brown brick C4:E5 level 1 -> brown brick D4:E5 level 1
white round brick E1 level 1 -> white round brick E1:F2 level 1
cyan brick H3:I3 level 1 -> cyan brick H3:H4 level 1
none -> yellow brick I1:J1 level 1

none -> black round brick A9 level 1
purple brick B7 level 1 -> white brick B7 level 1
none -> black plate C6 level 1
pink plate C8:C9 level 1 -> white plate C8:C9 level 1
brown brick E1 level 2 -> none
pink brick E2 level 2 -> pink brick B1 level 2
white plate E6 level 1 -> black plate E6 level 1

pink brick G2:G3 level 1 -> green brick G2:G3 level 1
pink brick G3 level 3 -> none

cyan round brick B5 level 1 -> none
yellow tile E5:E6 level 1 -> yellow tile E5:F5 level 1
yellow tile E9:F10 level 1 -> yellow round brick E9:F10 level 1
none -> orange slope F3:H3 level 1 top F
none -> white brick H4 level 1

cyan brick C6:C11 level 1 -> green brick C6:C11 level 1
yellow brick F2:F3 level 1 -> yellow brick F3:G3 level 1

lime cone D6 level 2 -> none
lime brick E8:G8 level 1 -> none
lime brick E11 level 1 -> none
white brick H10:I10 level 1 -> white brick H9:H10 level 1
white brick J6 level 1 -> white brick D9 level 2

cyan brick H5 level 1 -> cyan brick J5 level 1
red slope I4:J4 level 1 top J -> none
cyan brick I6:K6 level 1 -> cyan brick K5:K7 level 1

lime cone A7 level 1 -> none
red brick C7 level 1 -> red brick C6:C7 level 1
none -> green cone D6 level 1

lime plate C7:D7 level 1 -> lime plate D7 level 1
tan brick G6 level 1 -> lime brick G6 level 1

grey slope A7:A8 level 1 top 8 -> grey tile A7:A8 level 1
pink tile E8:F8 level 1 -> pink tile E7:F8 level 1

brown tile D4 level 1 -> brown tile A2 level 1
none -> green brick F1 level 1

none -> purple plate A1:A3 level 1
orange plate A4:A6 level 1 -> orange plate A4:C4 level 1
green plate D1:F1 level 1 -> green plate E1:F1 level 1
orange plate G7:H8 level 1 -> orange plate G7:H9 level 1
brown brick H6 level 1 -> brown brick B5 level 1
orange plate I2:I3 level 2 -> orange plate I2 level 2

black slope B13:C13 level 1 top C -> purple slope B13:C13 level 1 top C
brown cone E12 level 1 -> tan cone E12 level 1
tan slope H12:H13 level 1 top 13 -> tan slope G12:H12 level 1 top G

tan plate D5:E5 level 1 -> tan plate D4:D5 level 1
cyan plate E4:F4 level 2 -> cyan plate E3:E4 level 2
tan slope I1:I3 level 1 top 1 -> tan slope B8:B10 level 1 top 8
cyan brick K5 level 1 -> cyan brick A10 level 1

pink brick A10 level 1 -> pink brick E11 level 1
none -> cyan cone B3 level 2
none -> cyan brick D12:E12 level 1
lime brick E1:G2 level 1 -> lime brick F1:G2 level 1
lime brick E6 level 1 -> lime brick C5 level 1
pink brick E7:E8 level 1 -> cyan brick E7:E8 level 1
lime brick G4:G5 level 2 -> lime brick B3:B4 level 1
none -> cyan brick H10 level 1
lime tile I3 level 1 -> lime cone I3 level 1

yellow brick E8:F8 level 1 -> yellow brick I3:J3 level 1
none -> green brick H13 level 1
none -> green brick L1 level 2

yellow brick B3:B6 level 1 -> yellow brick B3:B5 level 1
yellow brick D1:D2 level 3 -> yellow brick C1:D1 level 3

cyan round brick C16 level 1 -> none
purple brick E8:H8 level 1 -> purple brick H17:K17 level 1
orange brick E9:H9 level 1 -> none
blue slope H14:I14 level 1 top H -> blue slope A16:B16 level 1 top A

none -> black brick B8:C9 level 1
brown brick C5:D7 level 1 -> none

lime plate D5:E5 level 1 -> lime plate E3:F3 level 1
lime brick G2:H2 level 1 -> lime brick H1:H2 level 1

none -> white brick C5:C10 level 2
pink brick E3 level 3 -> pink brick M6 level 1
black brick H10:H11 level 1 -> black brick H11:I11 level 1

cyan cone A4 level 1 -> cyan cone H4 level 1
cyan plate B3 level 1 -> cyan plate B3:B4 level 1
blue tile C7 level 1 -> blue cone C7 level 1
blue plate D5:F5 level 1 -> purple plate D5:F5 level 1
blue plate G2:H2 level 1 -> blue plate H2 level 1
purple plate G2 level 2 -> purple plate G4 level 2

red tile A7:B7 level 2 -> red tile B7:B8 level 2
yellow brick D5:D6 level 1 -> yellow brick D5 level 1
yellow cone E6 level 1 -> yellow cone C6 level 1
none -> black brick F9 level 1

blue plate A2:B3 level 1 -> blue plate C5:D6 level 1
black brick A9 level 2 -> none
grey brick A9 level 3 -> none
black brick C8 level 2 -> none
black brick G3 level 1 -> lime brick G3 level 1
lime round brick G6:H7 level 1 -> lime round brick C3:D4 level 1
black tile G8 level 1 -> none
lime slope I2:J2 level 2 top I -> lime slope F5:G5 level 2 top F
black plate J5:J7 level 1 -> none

•••

- Work order
Reproduce all entries exactly, leaving each one whole.

- Solution for this problem
brown brick C4:E5 level 1 -> brown brick D4:E5 level 1
white round brick E1 level 1 -> white round brick E1:F2 level 1
cyan brick H3:I3 level 1 -> cyan brick H3:H4 level 1
none -> yellow brick I1:J1 level 1

none -> black round brick A9 level 1
purple brick B7 level 1 -> white brick B7 level 1
none -> black plate C6 level 1
pink plate C8:C9 level 1 -> white plate C8:C9 level 1
brown brick E1 level 2 -> none
pink brick E2 level 2 -> pink brick B1 level 2
white plate E6 level 1 -> black plate E6 level 1

pink brick G2:G3 level 1 -> green brick G2:G3 level 1
pink brick G3 level 3 -> none

cyan round brick B5 level 1 -> none
yellow tile E5:E6 level 1 -> yellow tile E5:F5 level 1
yellow tile E9:F10 level 1 -> yellow round brick E9:F10 level 1
none -> orange slope F3:H3 level 1 top F
none -> white brick H4 level 1

cyan brick C6:C11 level 1 -> green brick C6:C11 level 1
yellow brick F2:F3 level 1 -> yellow brick F3:G3 level 1

lime cone D6 level 2 -> none
lime brick E8:G8 level 1 -> none
lime brick E11 level 1 -> none
white brick H10:I10 level 1 -> white brick H9:H10 level 1
white brick J6 level 1 -> white brick D9 level 2

cyan brick H5 level 1 -> cyan brick J5 level 1
red slope I4:J4 level 1 top J -> none
cyan brick I6:K6 level 1 -> cyan brick K5:K7 level 1

lime cone A7 level 1 -> none
red brick C7 level 1 -> red brick C6:C7 level 1
none -> green cone D6 level 1

lime plate C7:D7 level 1 -> lime plate D7 level 1
tan brick G6 level 1 -> lime brick G6 level 1

grey slope A7:A8 level 1 top 8 -> grey tile A7:A8 level 1
pink tile E8:F8 level 1 -> pink tile E7:F8 level 1

brown tile D4 level 1 -> brown tile A2 level 1
none -> green brick F1 level 1

none -> purple plate A1:A3 level 1
orange plate A4:A6 level 1 -> orange plate A4:C4 level 1
green plate D1:F1 level 1 -> green plate E1:F1 level 1
orange plate G7:H8 level 1 -> orange plate G7:H9 level 1
brown brick H6 level 1 -> brown brick B5 level 1
orange plate I2:I3 level 2 -> orange plate I2 level 2

black slope B13:C13 level 1 top C -> purple slope B13:C13 level 1 top C
brown cone E12 level 1 -> tan cone E12 level 1
tan slope H12:H13 level 1 top 13 -> tan slope G12:H12 level 1 top G

tan plate D5:E5 level 1 -> tan plate D4:D5 level 1
cyan plate E4:F4 level 2 -> cyan plate E3:E4 level 2
tan slope I1:I3 level 1 top 1 -> tan slope B8:B10 level 1 top 8
cyan brick K5 level 1 -> cyan brick A10 level 1

pink brick A10 level 1 -> pink brick E11 level 1
none -> cyan cone B3 level 2
none -> cyan brick D12:E12 level 1
lime brick E1:G2 level 1 -> lime brick F1:G2 level 1
lime brick E6 level 1 -> lime brick C5 level 1
pink brick E7:E8 level 1 -> cyan brick E7:E8 level 1
lime brick G4:G5 level 2 -> lime brick B3:B4 level 1
none -> cyan brick H10 level 1
lime tile I3 level 1 -> lime cone I3 level 1

yellow brick E8:F8 level 1 -> yellow brick I3:J3 level 1
none -> green brick H13 level 1
none -> green brick L1 level 2

yellow brick B3:B6 level 1 -> yellow brick B3:B5 level 1
yellow brick D1:D2 level 3 -> yellow brick C1:D1 level 3

cyan round brick C16 level 1 -> none
purple brick E8:H8 level 1 -> purple brick H17:K17 level 1
orange brick E9:H9 level 1 -> none
blue slope H14:I14 level 1 top H -> blue slope A16:B16 level 1 top A

none -> black brick B8:C9 level 1
brown brick C5:D7 level 1 -> none

lime plate D5:E5 level 1 -> lime plate E3:F3 level 1
lime brick G2:H2 level 1 -> lime brick H1:H2 level 1

none -> white brick C5:C10 level 2
pink brick E3 level 3 -> pink brick M6 level 1
black brick H10:H11 level 1 -> black brick H11:I11 level 1

cyan cone A4 level 1 -> cyan cone H4 level 1
cyan plate B3 level 1 -> cyan plate B3:B4 level 1
blue tile C7 level 1 -> blue cone C7 level 1
blue plate D5:F5 level 1 -> purple plate D5:F5 level 1
blue plate G2:H2 level 1 -> blue plate H2 level 1
purple plate G2 level 2 -> purple plate G4 level 2

red tile A7:B7 level 2 -> red tile B7:B8 level 2
yellow brick D5:D6 level 1 -> yellow brick D5 level 1
yellow cone E6 level 1 -> yellow cone C6 level 1
none -> black brick F9 level 1

blue plate A2:B3 level 1 -> blue plate C5:D6 level 1
black brick A9 level 2 -> none
grey brick A9 level 3 -> none
black brick C8 level 2 -> none
black brick G3 level 1 -> lime brick G3 level 1
lime round brick G6:H7 level 1 -> lime round brick C3:D4 level 1
black tile G8 level 1 -> none
lime slope I2:J2 level 2 top I -> lime slope F5:G5 level 2 top F
black plate J5:J7 level 1 -> none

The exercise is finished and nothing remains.